ABOUT THIS TASK:
Lines where the string "none" appears are to be copied from the entries below.

INPUT FOR THIS TASK:
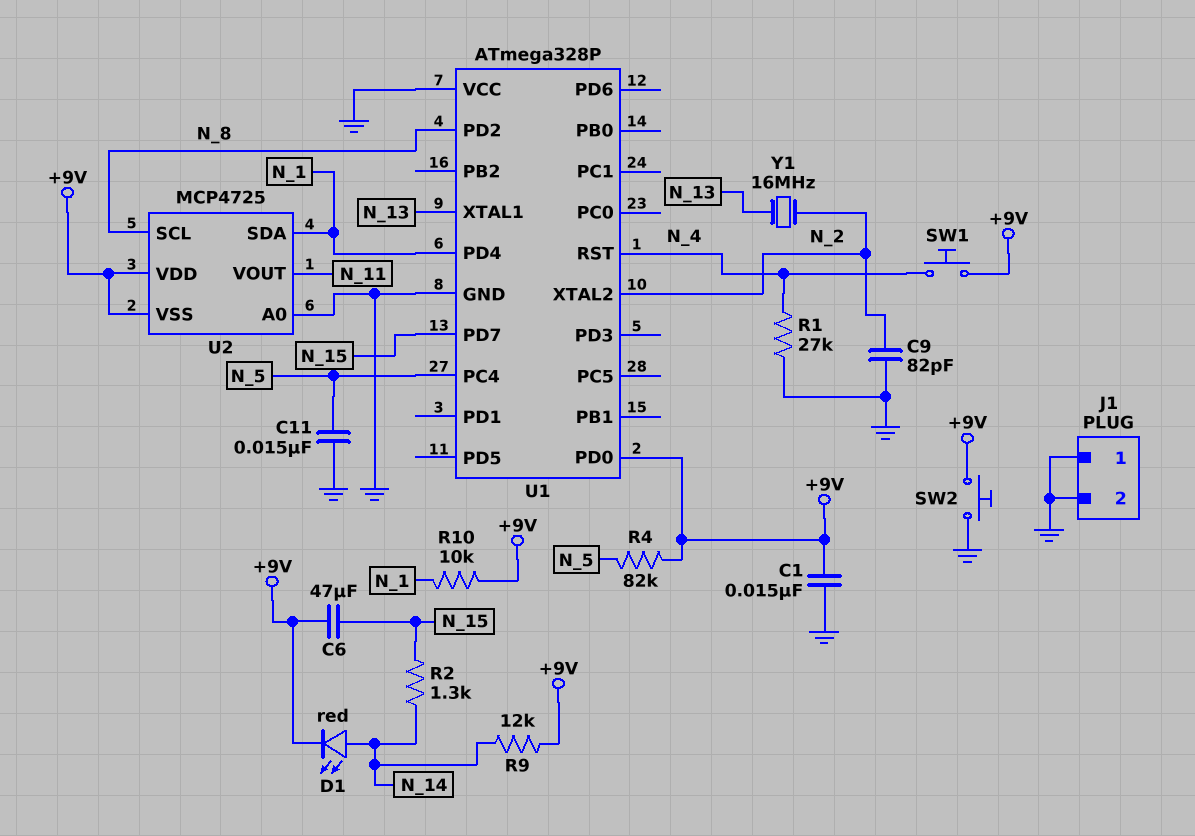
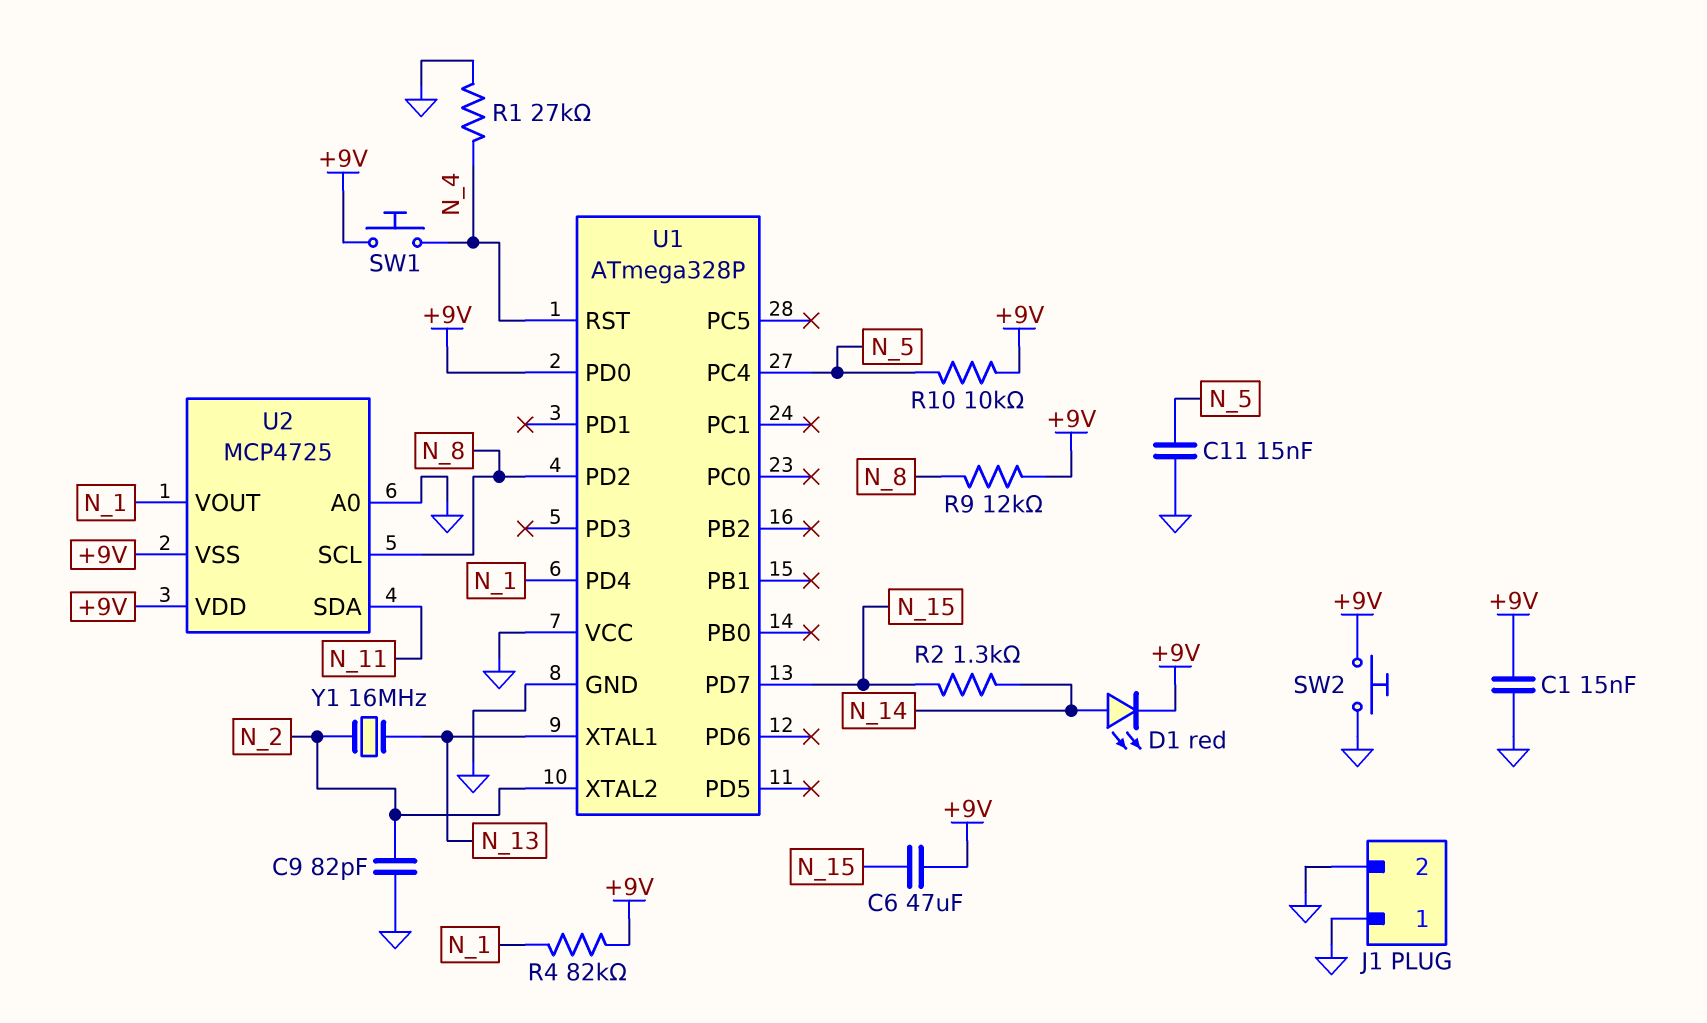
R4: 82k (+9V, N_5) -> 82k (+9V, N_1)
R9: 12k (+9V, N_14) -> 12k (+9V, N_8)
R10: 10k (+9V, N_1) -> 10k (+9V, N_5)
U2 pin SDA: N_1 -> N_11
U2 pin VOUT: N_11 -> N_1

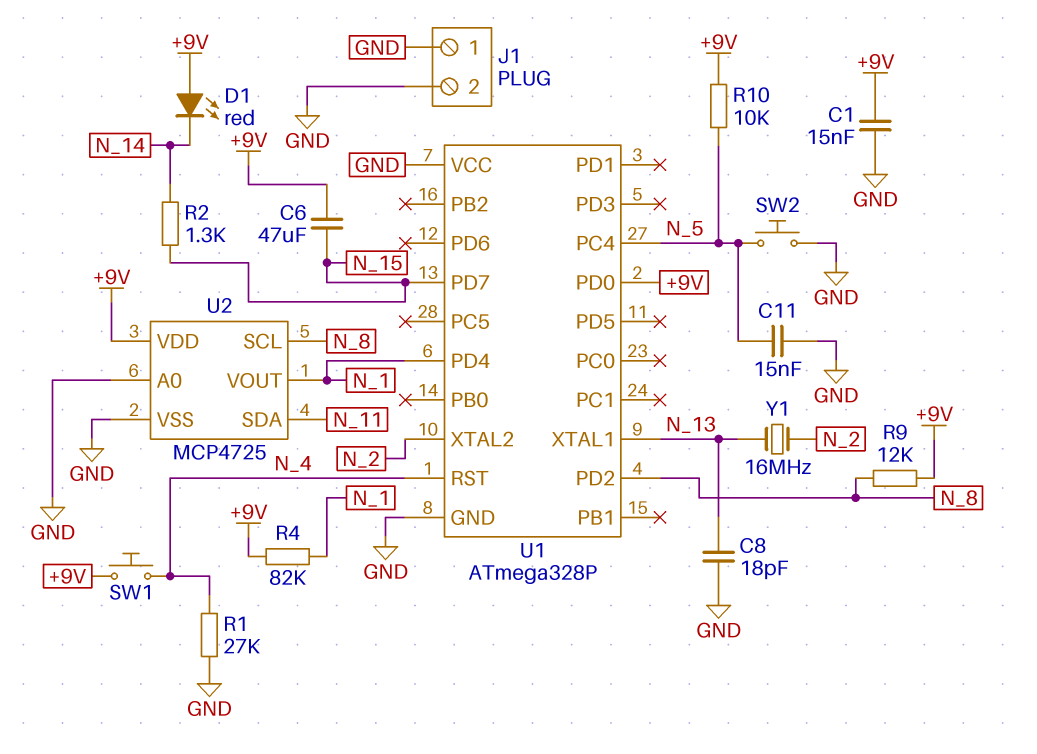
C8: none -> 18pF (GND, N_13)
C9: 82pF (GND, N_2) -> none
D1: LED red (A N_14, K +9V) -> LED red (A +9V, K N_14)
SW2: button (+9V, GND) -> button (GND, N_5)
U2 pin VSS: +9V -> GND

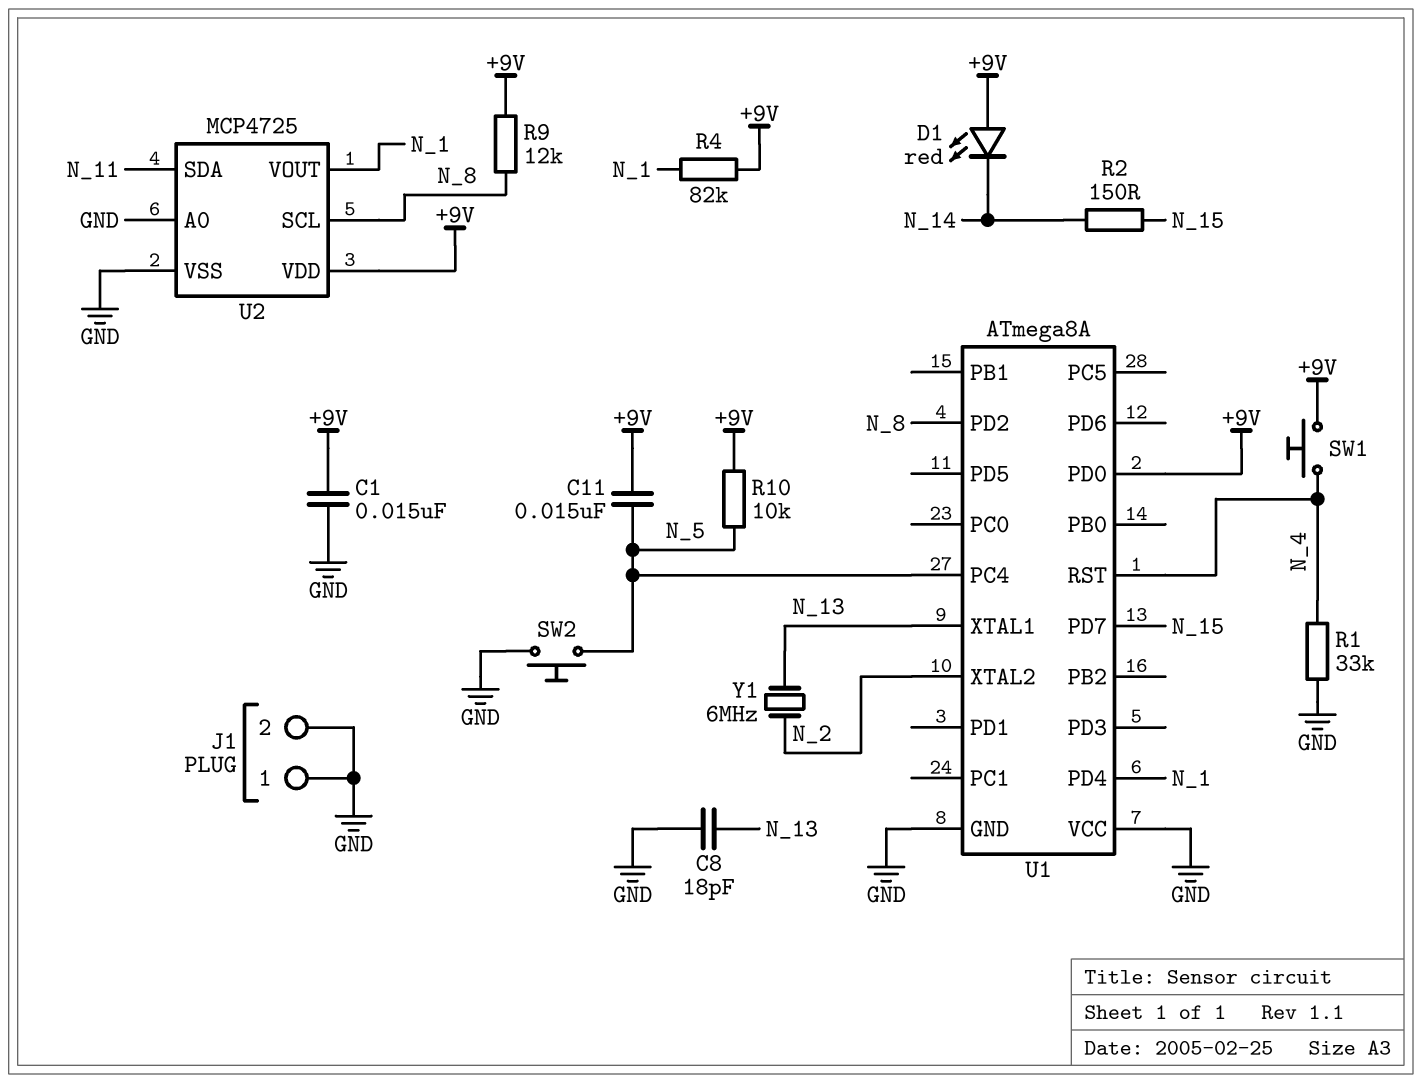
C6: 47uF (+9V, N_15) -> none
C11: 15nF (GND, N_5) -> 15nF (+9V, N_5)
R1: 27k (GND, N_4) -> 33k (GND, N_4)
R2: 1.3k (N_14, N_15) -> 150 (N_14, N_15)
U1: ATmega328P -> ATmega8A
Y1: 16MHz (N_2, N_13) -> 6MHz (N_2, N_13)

EXERCISE OUTPUT:
C8: none -> 18pF (GND, N_13)
C9: 82pF (GND, N_2) -> none
C6: 47uF (+9V, N_15) -> none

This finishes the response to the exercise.